**Assignment:**
For the records below, please print exactly and only the lines from the one with "red pear: [269,64,348,133] = 1 -> none = 0" down to the one with "pink marker: [247,161,301,220]", both ends included, omitting the pictures.
··· Input data
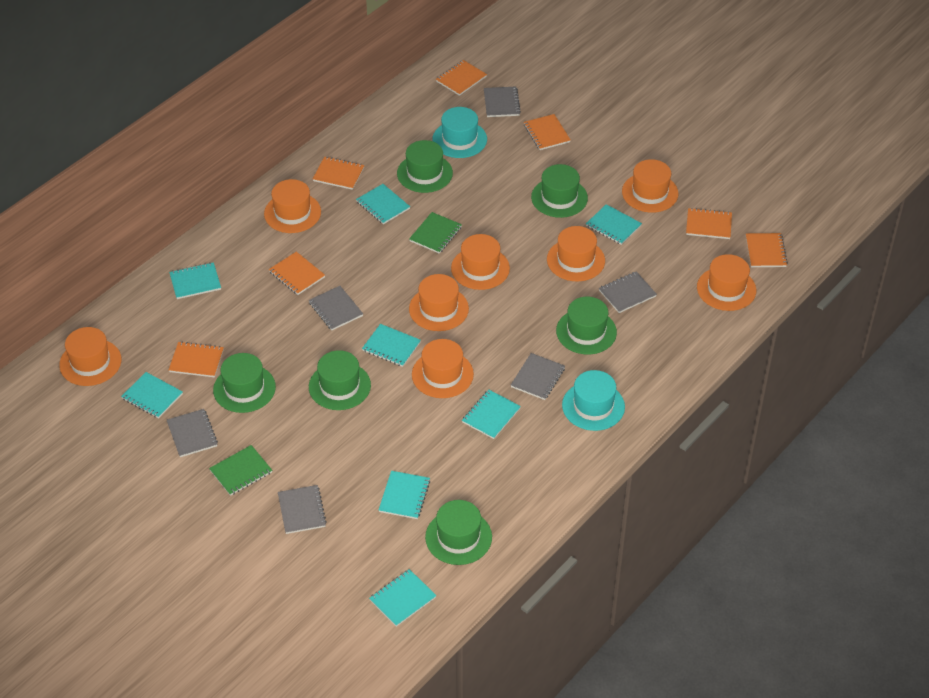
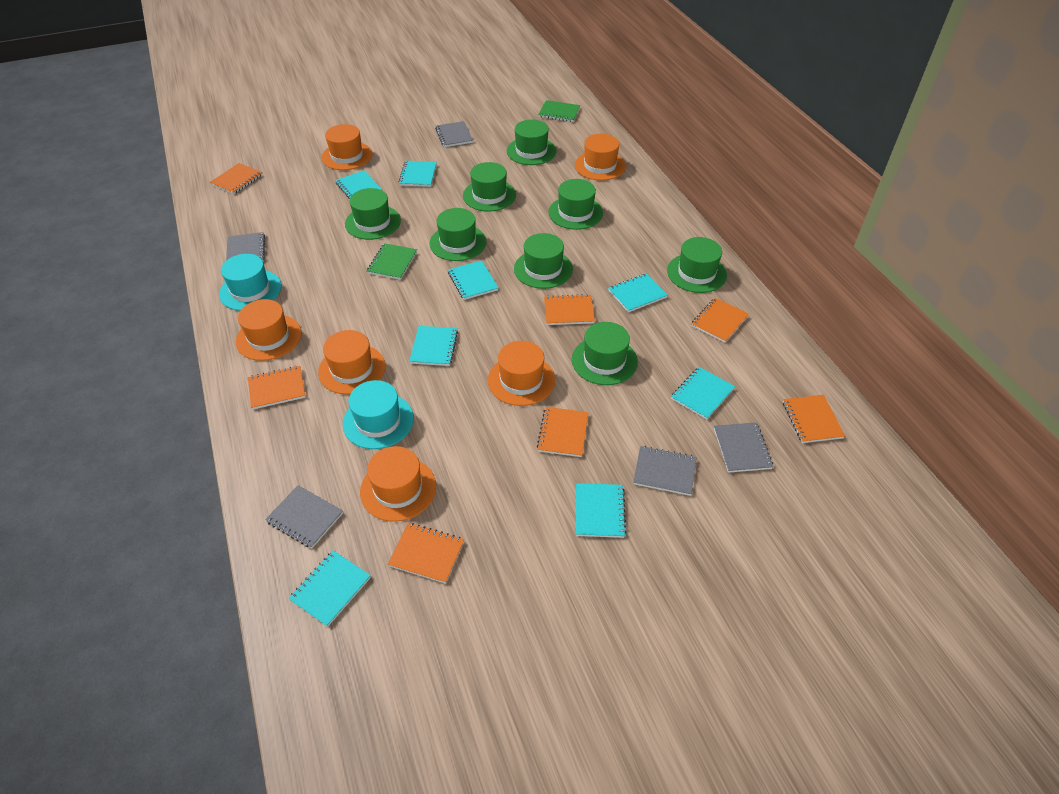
green hat: [213,353,276,413] [309,350,371,410] [397,140,453,193] [425,500,492,565] [531,164,588,218] [556,297,617,354] = 6 -> [345,188,401,240] [429,208,487,261] [463,162,516,212] [507,120,557,165] [514,233,573,289] [548,179,603,230] [572,322,638,385] [667,237,727,293] = 8
grey notebook: [167,409,218,457] [278,485,327,534] [309,286,363,330] [484,87,521,117] [511,353,565,400] [599,272,657,313] = 6 -> [226,232,265,260] [265,485,343,548] [435,121,473,147] [633,446,696,496] [714,422,773,473] = 5
orange hat: [59,327,121,386] [264,179,321,233] [409,274,469,331] [412,339,474,398] [451,234,510,290] [547,226,605,282] [622,159,679,213] [697,254,756,311] = 8 -> [236,299,301,361] [318,330,386,394] [321,124,372,170] [360,446,436,522] [488,341,555,406] [575,134,626,181] = 6

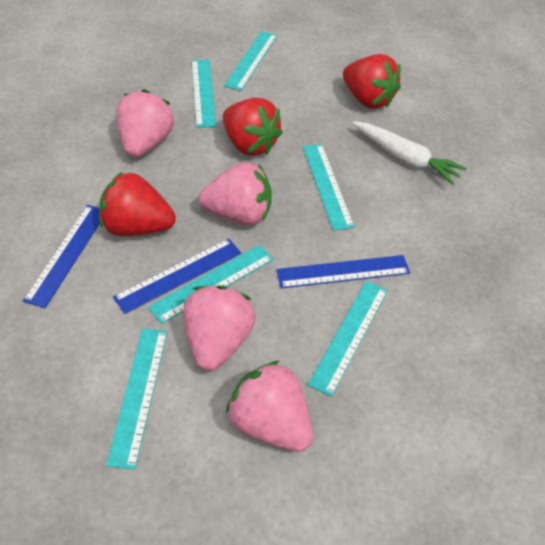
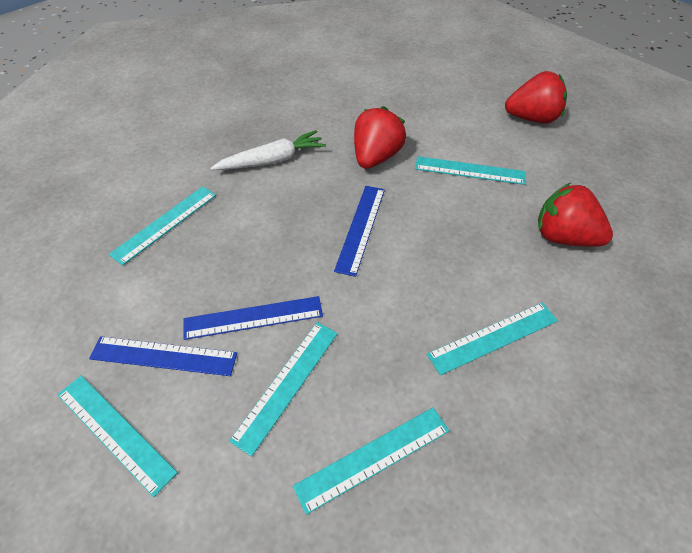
pink strawberry: [116,89,174,157] [183,285,256,371] [199,162,272,226] [226,361,313,452] = 4 -> none = 0

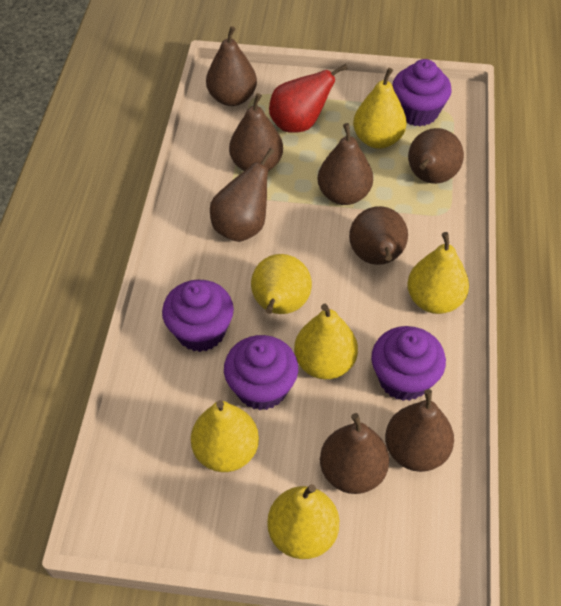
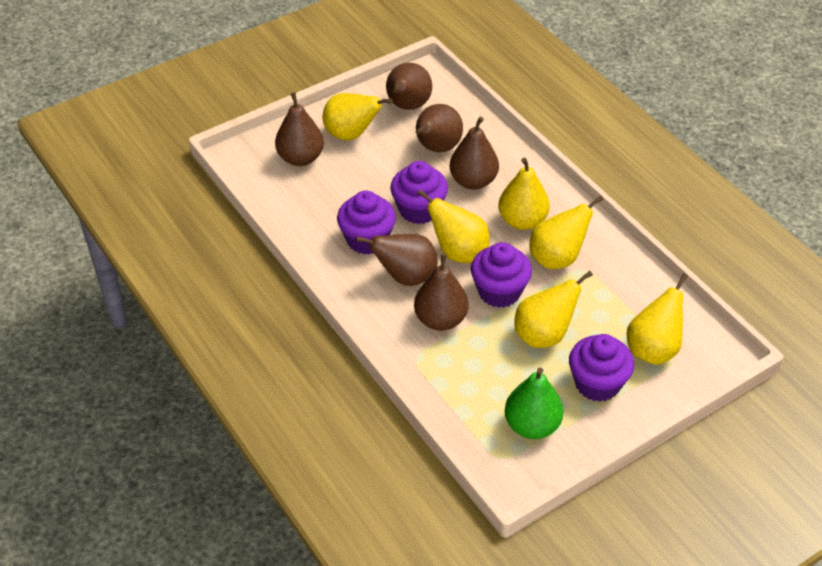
brown pear: [206,26,257,106] [210,148,275,242] [229,93,283,171] [318,123,373,205] [320,413,389,494] [349,206,408,265] [385,389,454,472] [408,128,464,184] = 8 -> [275,92,324,166] [356,234,438,286] [386,63,432,110] [414,254,469,331] [416,104,463,152] [450,117,499,190] = 6
green pear: none = 0 -> [505,368,564,439] = 1
red pear: [269,64,348,133] = 1 -> none = 0

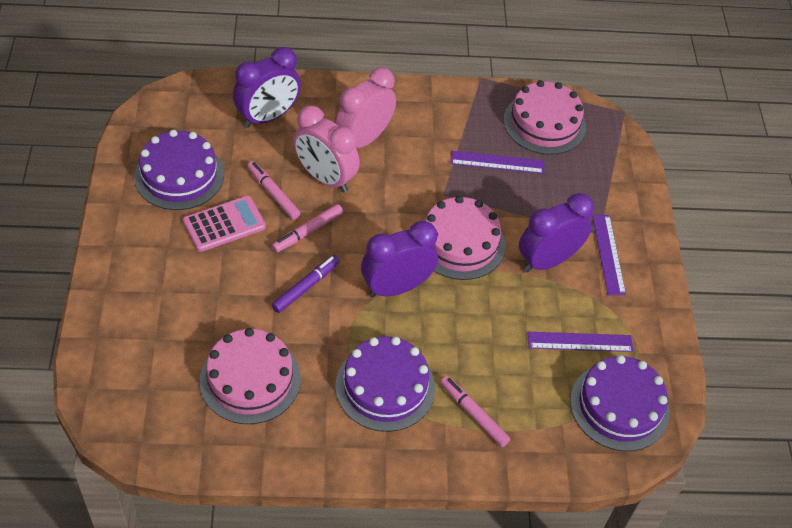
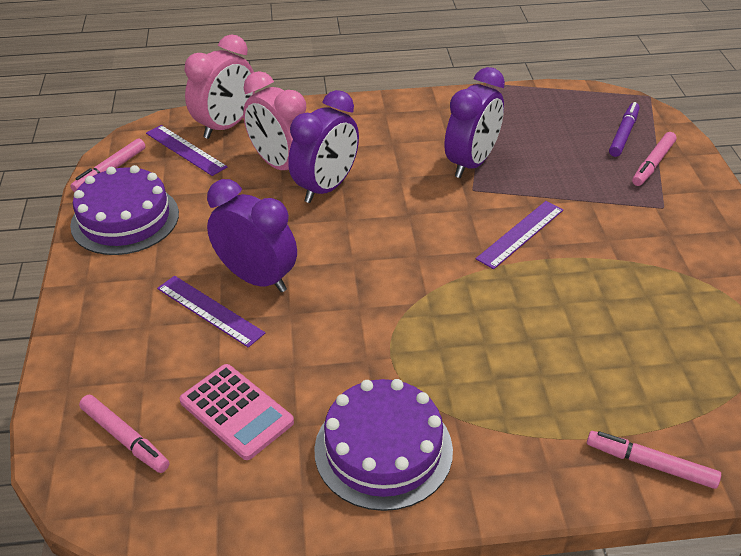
pink cake: [200,328,301,424] [423,196,505,280] [504,80,586,155] = 3 -> none = 0
pink marker: [247,161,301,220] [272,204,343,253] [440,376,510,447] = 3 -> [70,138,145,192] [79,395,169,473] [587,431,721,489] [632,132,677,186] = 4
purple cake: [134,130,224,210] [335,336,435,432] [570,355,669,451] = 3 -> [70,165,179,255] [314,379,453,511] = 2

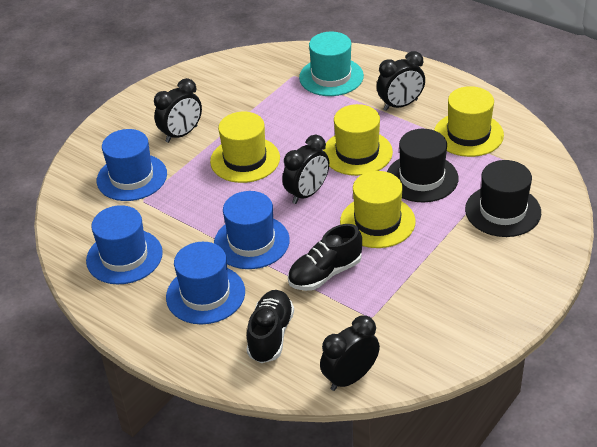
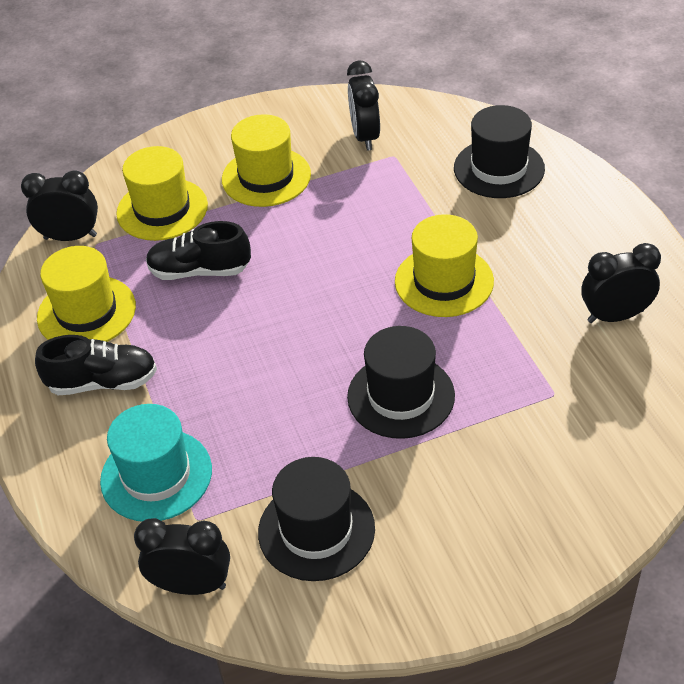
black hat: [387,129,459,202] [465,160,541,237] = 2 -> [258,457,375,581] [347,326,455,439] [454,105,545,198] = 3
blue hat: [86,205,163,285] [97,129,167,201] [166,242,245,324] [214,191,290,269] = 4 -> none = 0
······
**Task answer:**
red pear: [269,64,348,133] = 1 -> none = 0

pink cake: [200,328,301,424] [423,196,505,280] [504,80,586,155] = 3 -> none = 0
pink marker: [247,161,301,220] [272,204,343,253] [440,376,510,447] = 3 -> [70,138,145,192] [79,395,169,473] [587,431,721,489] [632,132,677,186] = 4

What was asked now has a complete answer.